# DATA FOR THIS TASK:
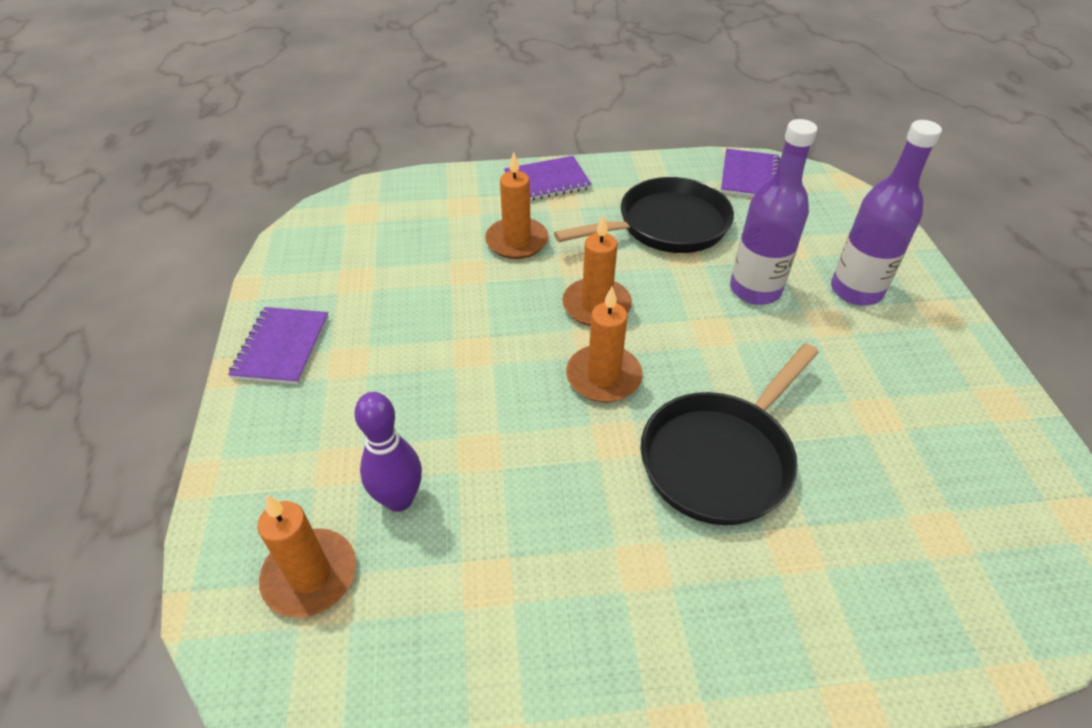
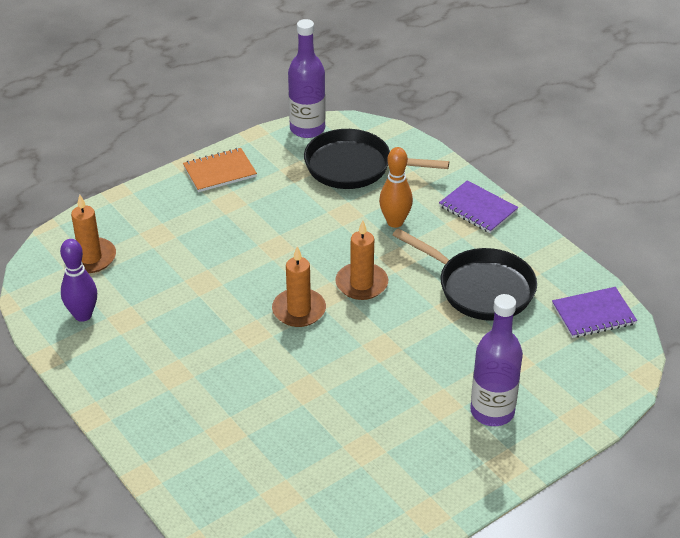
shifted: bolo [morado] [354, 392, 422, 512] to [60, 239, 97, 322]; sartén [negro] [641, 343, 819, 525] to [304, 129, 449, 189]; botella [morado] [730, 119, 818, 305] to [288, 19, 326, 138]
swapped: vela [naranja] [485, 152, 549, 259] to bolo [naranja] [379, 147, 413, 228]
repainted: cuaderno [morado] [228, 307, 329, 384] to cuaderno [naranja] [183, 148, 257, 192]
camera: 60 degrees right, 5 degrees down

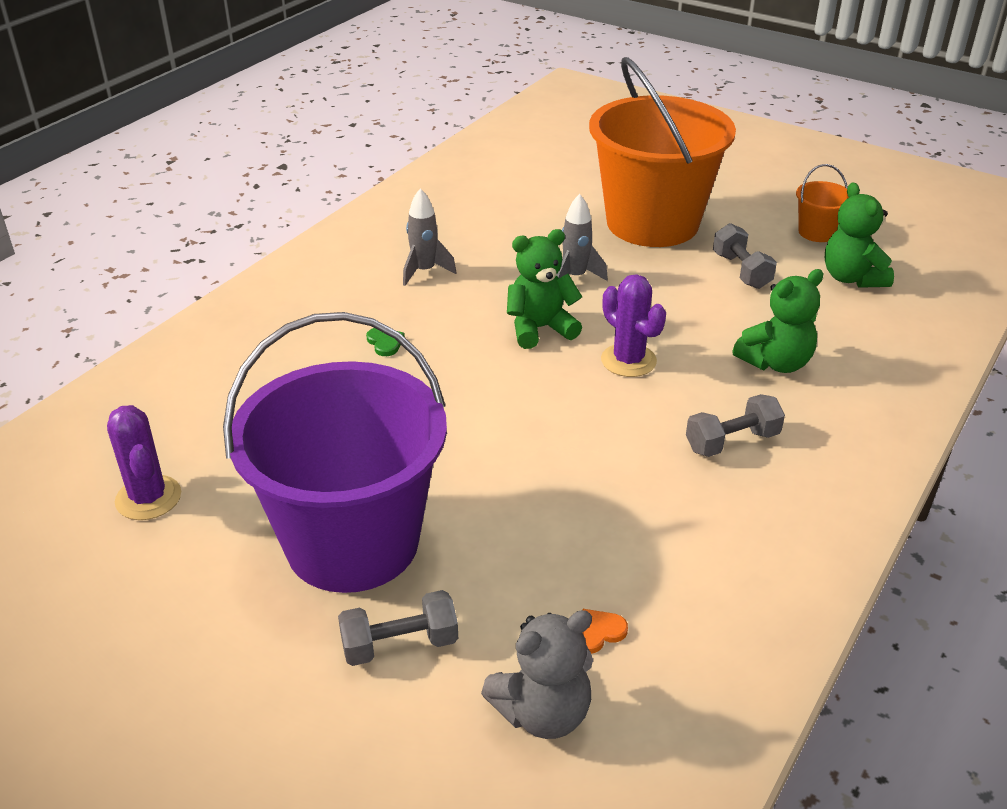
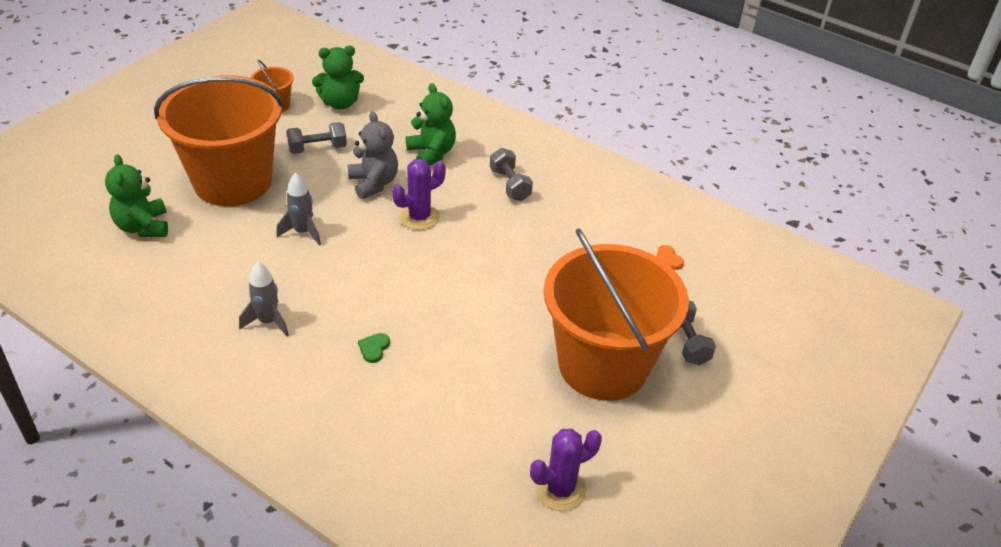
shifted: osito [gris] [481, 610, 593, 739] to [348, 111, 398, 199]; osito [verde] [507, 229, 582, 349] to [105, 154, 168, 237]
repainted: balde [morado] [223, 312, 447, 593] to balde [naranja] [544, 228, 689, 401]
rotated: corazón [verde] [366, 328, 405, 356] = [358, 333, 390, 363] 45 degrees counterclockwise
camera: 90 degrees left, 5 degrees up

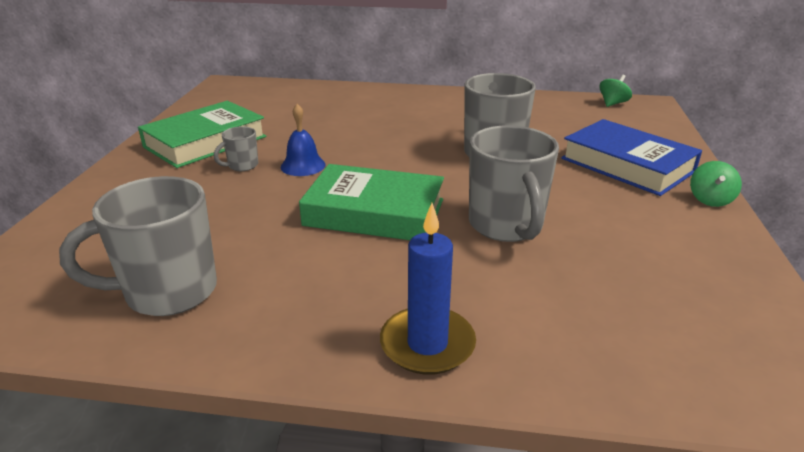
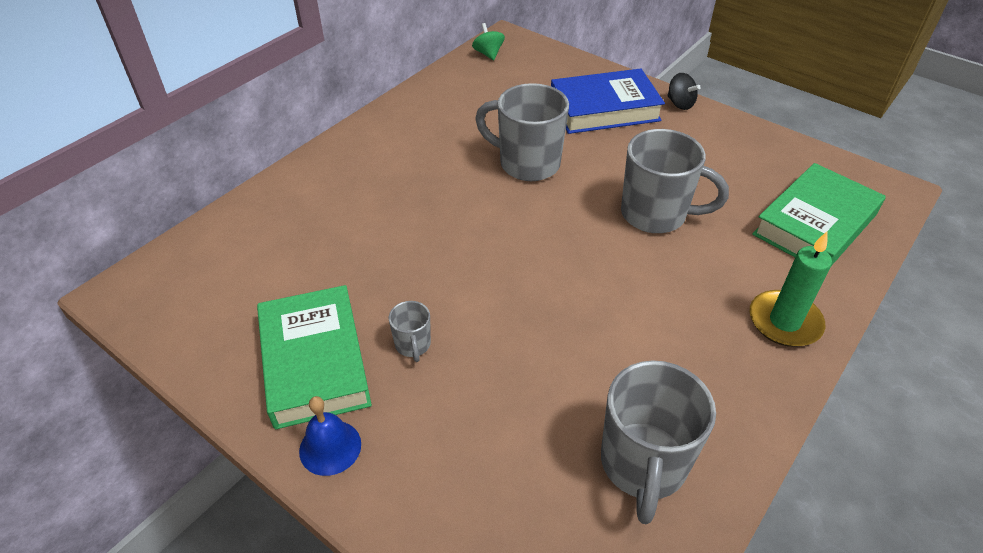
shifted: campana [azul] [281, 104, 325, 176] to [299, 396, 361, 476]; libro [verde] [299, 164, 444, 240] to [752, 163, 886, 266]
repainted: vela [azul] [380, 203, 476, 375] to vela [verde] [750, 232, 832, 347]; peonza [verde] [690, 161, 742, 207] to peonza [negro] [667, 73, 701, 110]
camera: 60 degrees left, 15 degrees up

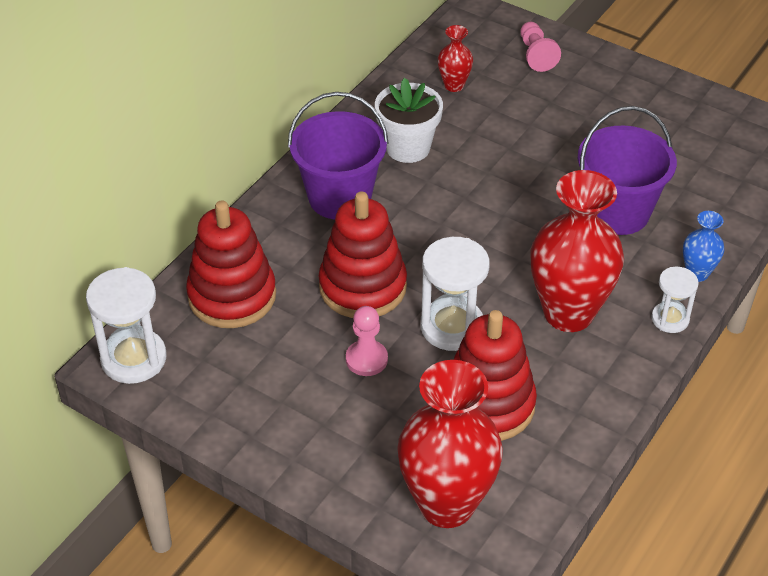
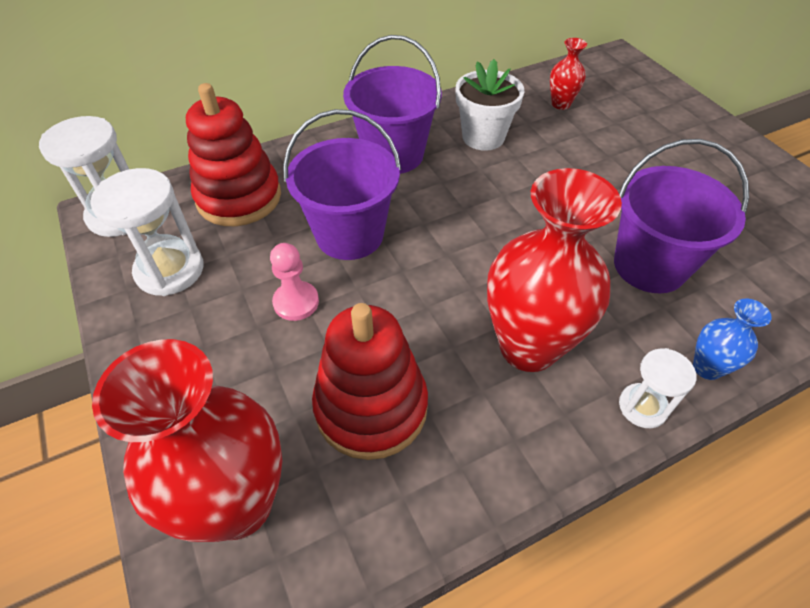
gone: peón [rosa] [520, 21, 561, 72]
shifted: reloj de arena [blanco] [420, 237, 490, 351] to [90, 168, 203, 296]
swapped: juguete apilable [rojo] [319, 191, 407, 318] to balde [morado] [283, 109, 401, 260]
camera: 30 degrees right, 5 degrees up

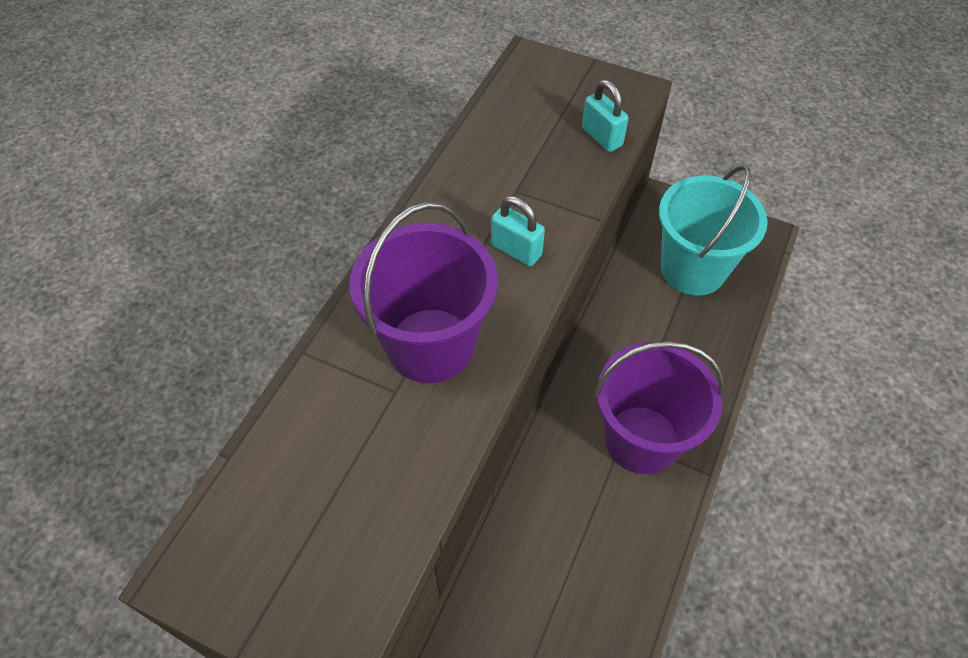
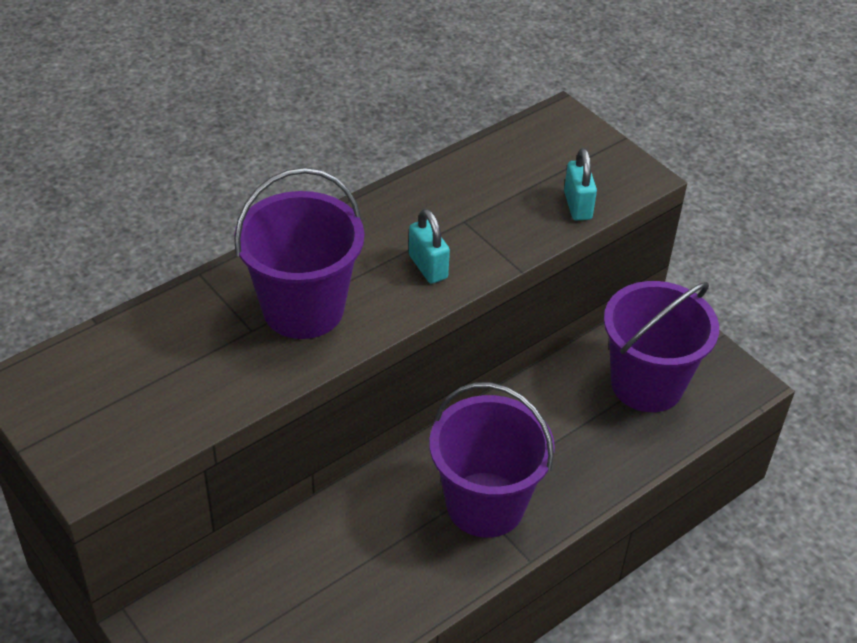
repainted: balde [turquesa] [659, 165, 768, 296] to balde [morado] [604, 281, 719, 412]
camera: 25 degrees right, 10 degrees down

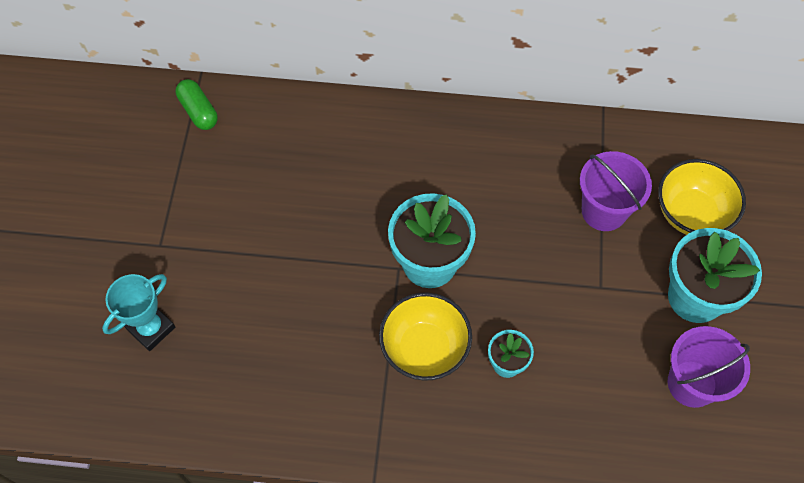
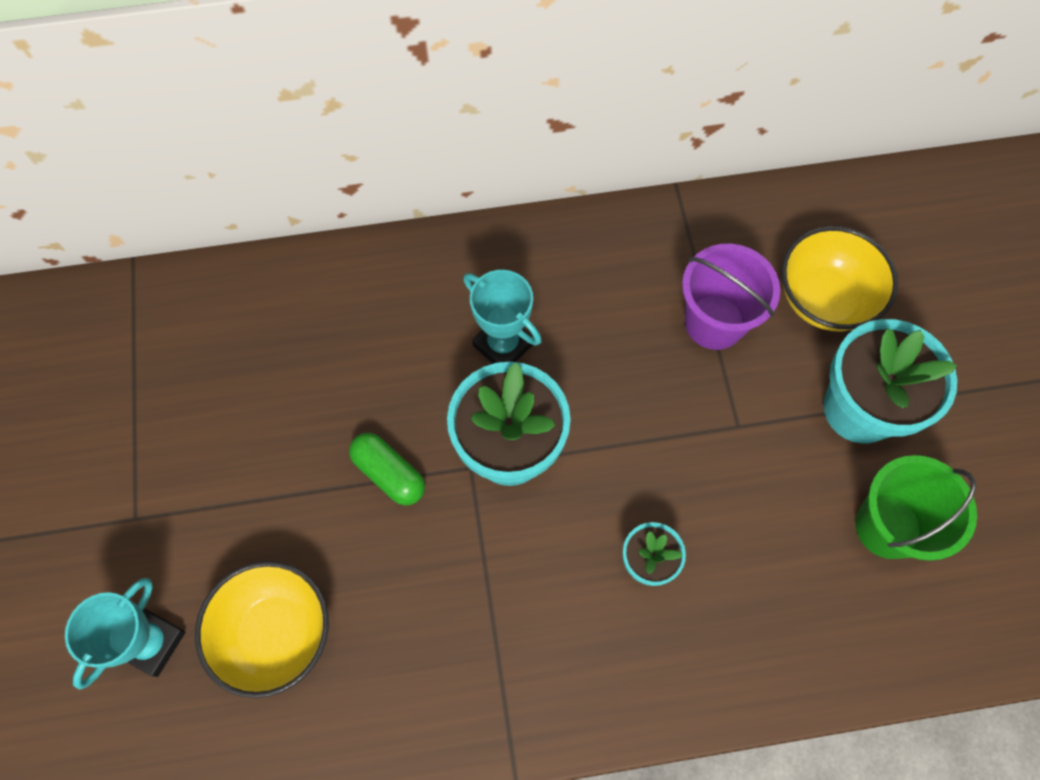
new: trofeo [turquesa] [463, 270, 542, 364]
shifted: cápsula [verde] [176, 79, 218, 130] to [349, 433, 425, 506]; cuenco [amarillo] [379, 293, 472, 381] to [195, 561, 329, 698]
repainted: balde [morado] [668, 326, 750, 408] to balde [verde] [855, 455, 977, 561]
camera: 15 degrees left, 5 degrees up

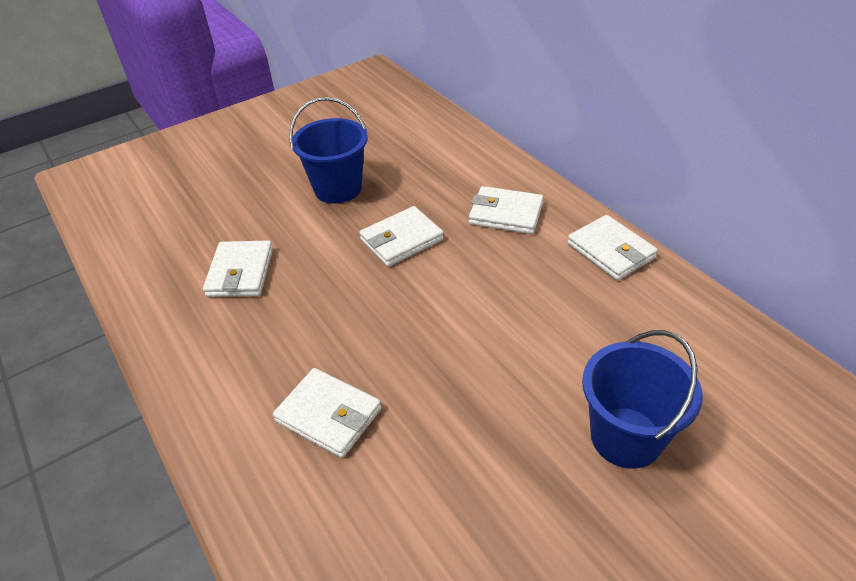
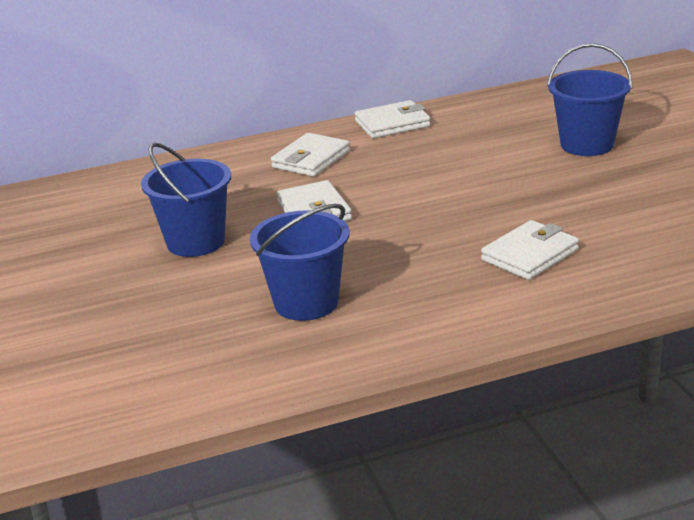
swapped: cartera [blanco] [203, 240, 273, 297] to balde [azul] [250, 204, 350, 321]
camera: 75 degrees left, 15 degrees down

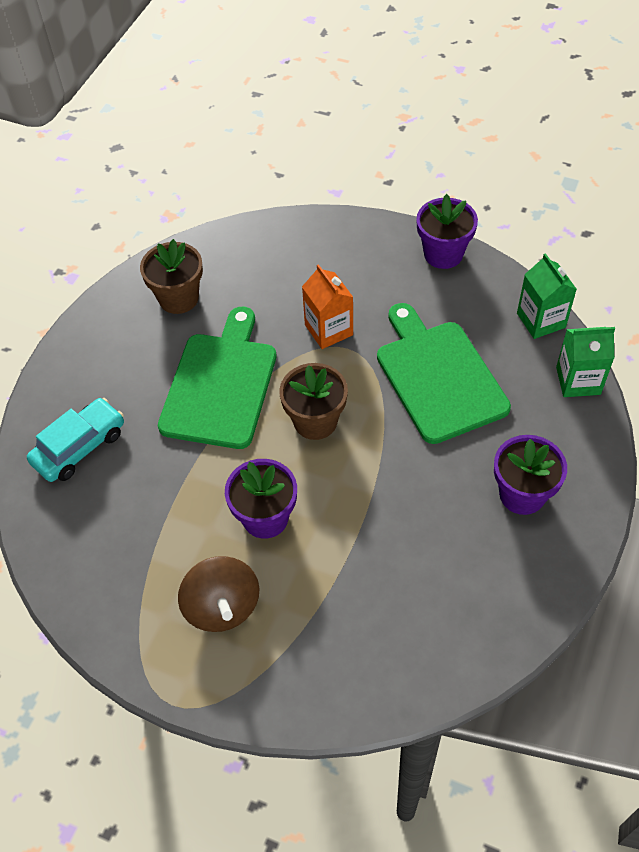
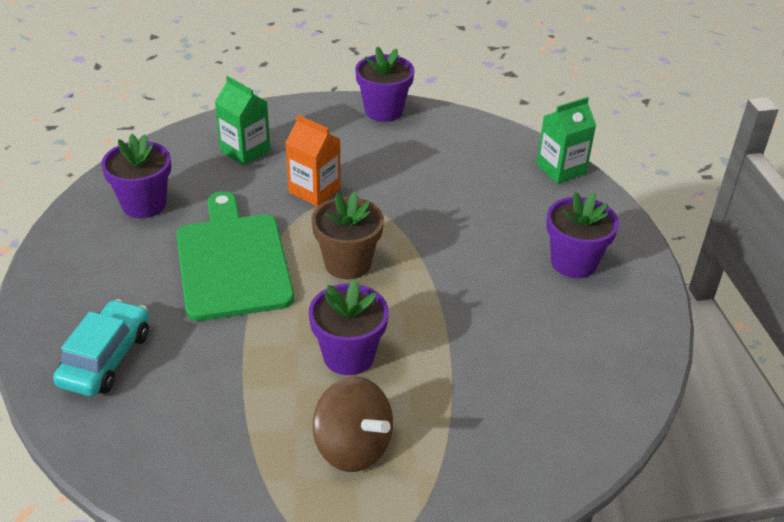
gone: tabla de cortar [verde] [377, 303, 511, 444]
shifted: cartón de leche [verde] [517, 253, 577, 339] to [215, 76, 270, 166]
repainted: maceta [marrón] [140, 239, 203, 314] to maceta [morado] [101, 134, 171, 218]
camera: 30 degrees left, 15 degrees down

# TASK OBJECTIVE:
All of the data is to be reproduced exactly, with the pictures left out.

# SOLUTION TO THE EXERCISE:
shifted: bolo [morado] [354, 392, 422, 512] to [60, 239, 97, 322]; sartén [negro] [641, 343, 819, 525] to [304, 129, 449, 189]; botella [morado] [730, 119, 818, 305] to [288, 19, 326, 138]
swapped: vela [naranja] [485, 152, 549, 259] to bolo [naranja] [379, 147, 413, 228]
repainted: cuaderno [morado] [228, 307, 329, 384] to cuaderno [naranja] [183, 148, 257, 192]
camera: 60 degrees right, 5 degrees down

shifted: osito [gris] [481, 610, 593, 739] to [348, 111, 398, 199]; osito [verde] [507, 229, 582, 349] to [105, 154, 168, 237]
repainted: balde [morado] [223, 312, 447, 593] to balde [naranja] [544, 228, 689, 401]
rotated: corazón [verde] [366, 328, 405, 356] = [358, 333, 390, 363] 45 degrees counterclockwise
camera: 90 degrees left, 5 degrees up

shifted: campana [azul] [281, 104, 325, 176] to [299, 396, 361, 476]; libro [verde] [299, 164, 444, 240] to [752, 163, 886, 266]
repainted: vela [azul] [380, 203, 476, 375] to vela [verde] [750, 232, 832, 347]; peonza [verde] [690, 161, 742, 207] to peonza [negro] [667, 73, 701, 110]
camera: 60 degrees left, 15 degrees up

gone: peón [rosa] [520, 21, 561, 72]
shifted: reloj de arena [blanco] [420, 237, 490, 351] to [90, 168, 203, 296]
swapped: juguete apilable [rojo] [319, 191, 407, 318] to balde [morado] [283, 109, 401, 260]
camera: 30 degrees right, 5 degrees up

repainted: balde [turquesa] [659, 165, 768, 296] to balde [morado] [604, 281, 719, 412]
camera: 25 degrees right, 10 degrees down

new: trofeo [turquesa] [463, 270, 542, 364]
shifted: cápsula [verde] [176, 79, 218, 130] to [349, 433, 425, 506]; cuenco [amarillo] [379, 293, 472, 381] to [195, 561, 329, 698]
repainted: balde [morado] [668, 326, 750, 408] to balde [verde] [855, 455, 977, 561]
camera: 15 degrees left, 5 degrees up

swapped: cartera [blanco] [203, 240, 273, 297] to balde [azul] [250, 204, 350, 321]
camera: 75 degrees left, 15 degrees down

gone: tabla de cortar [verde] [377, 303, 511, 444]
shifted: cartón de leche [verde] [517, 253, 577, 339] to [215, 76, 270, 166]
repainted: maceta [marrón] [140, 239, 203, 314] to maceta [morado] [101, 134, 171, 218]
camera: 30 degrees left, 15 degrees down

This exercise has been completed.